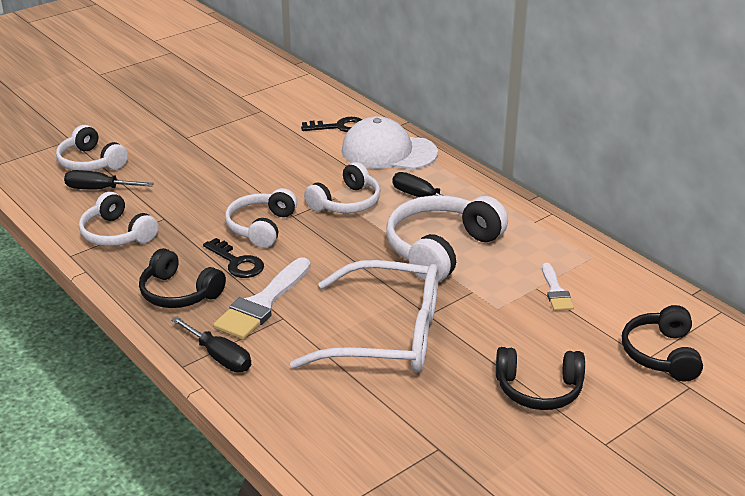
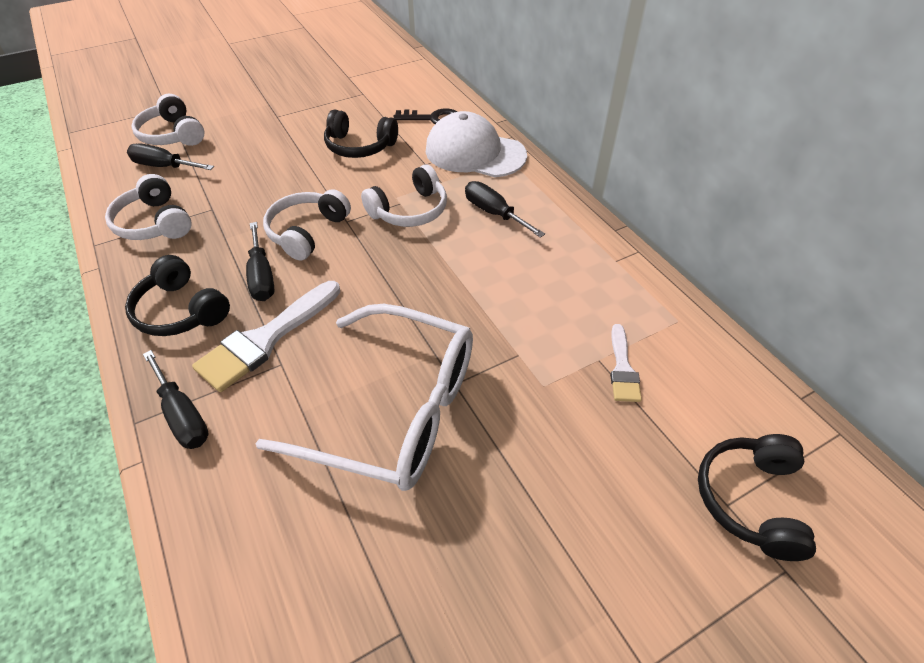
camera: 10 degrees right, 15 degrees up
(237, 262) = (262, 276): black key -> black screwdriver
(441, 249) = (497, 286): white headphones -> none
(539, 389) = (568, 539): black headphones -> black headphones (359, 146)

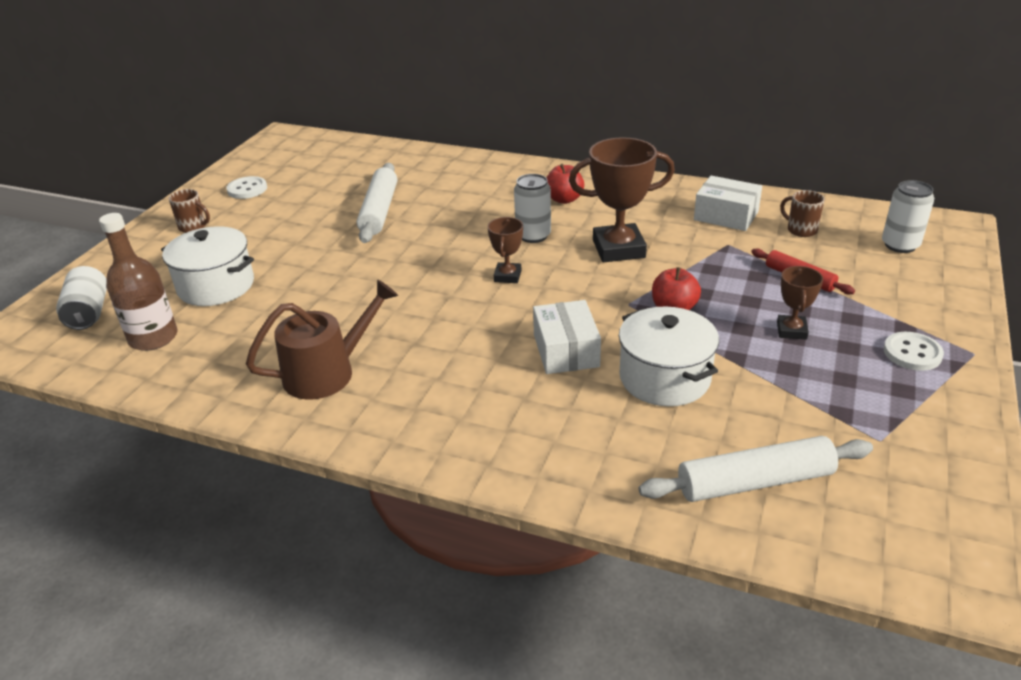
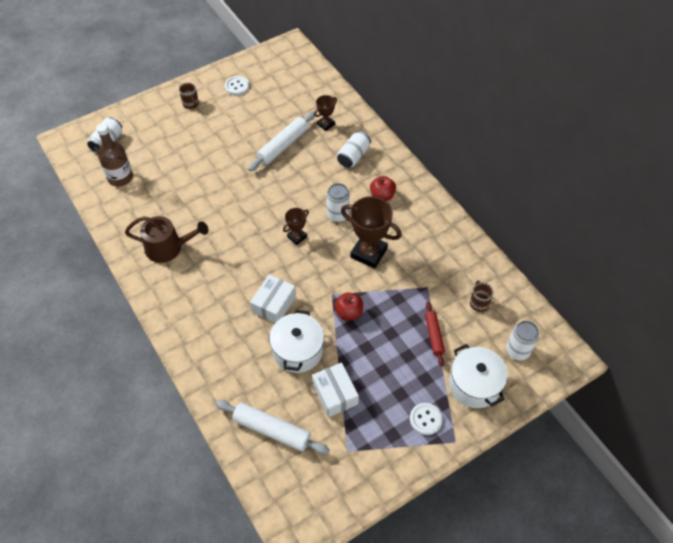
camera: 35 degrees right, 20 degrees up
(216, 286) = (168, 157): white pot -> white pot (474, 385)
(484, 185) = (353, 156): none -> white can
(726, 216) = (452, 265): white box -> white box (335, 394)
(791, 330) = (387, 365): brown trophy -> brown trophy (326, 124)

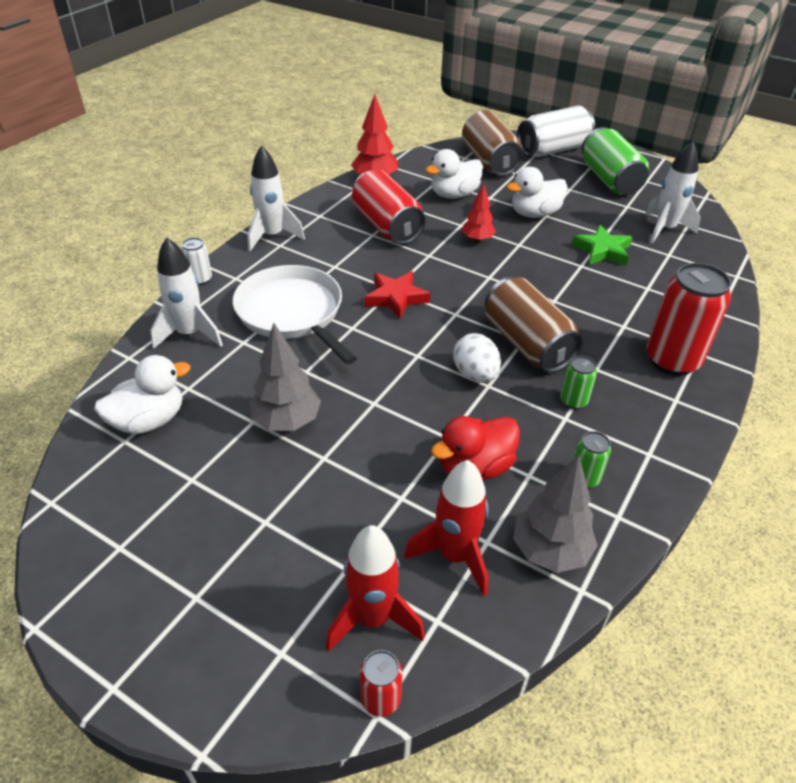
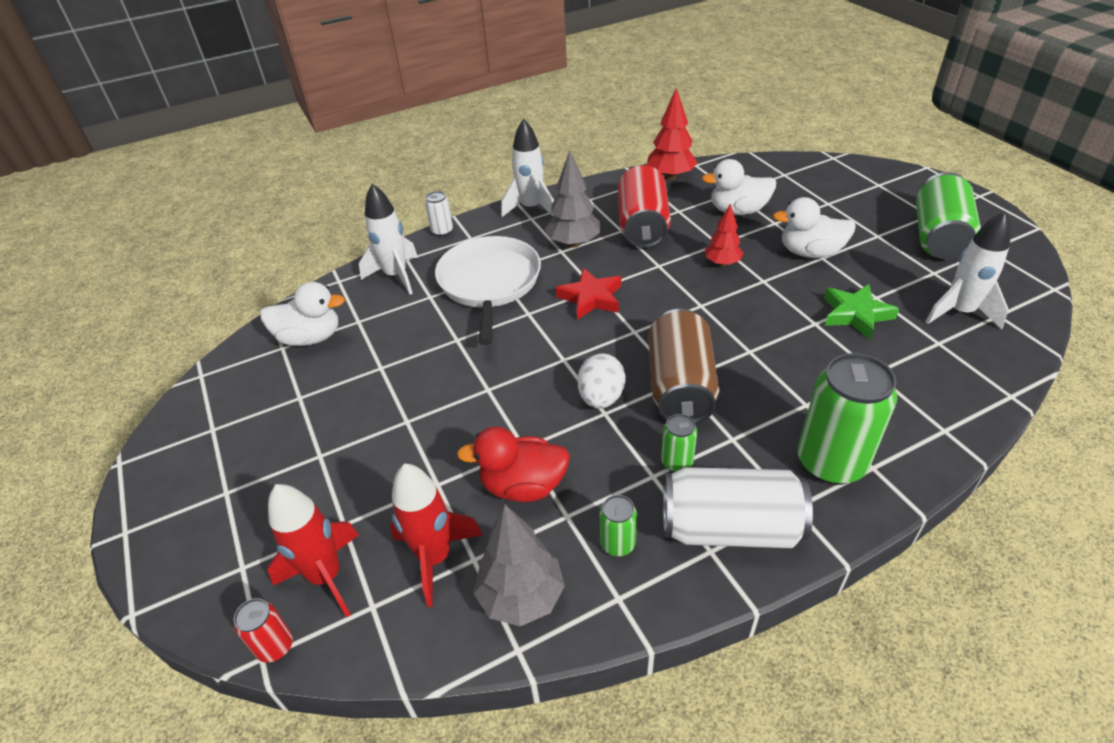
camera: 35 degrees right, 0 degrees up
(287, 421) = (405, 378): grey tree -> grey tree (573, 243)
(489, 161) = (808, 184): brown can -> none
(553, 150) = (896, 187): white can -> white can (729, 528)
(672, 360) = (830, 462): red can -> green can

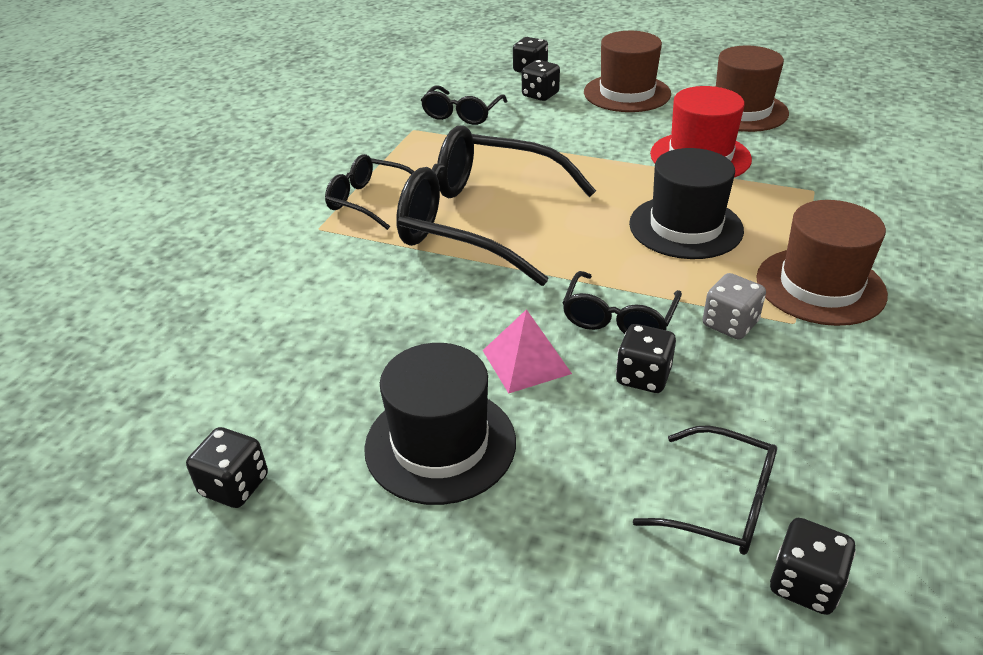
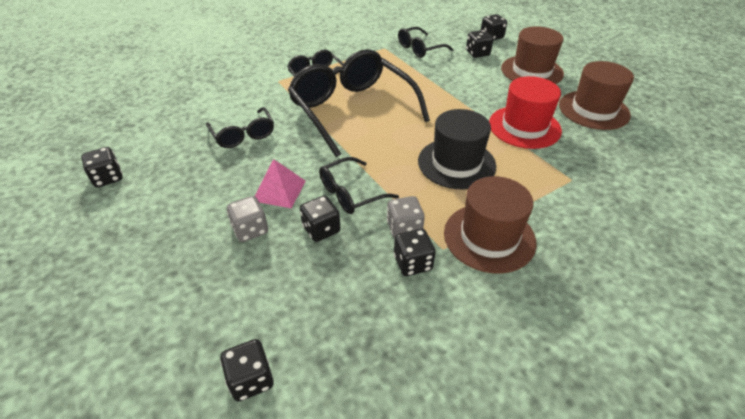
camera: 35 degrees right, 5 degrees up
(440, 444) = (195, 207): black hat -> none
(558, 427) = (250, 230): none -> grey dice
(722, 503) = (269, 314): black glasses -> black glasses (243, 135)
(788, 354) = (413, 263): none -> black dice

+-------+

◆ Task requirements:
Everything from the line containing "(287, 421) = (405, 378): grey" through the last line of the records above is to be reproduced exactly, except the pictures.

◆ Problem solution:
(287, 421) = (405, 378): grey tree -> grey tree (573, 243)
(489, 161) = (808, 184): brown can -> none
(553, 150) = (896, 187): white can -> white can (729, 528)
(672, 360) = (830, 462): red can -> green can

camera: 35 degrees right, 5 degrees up
(440, 444) = (195, 207): black hat -> none
(558, 427) = (250, 230): none -> grey dice
(722, 503) = (269, 314): black glasses -> black glasses (243, 135)
(788, 354) = (413, 263): none -> black dice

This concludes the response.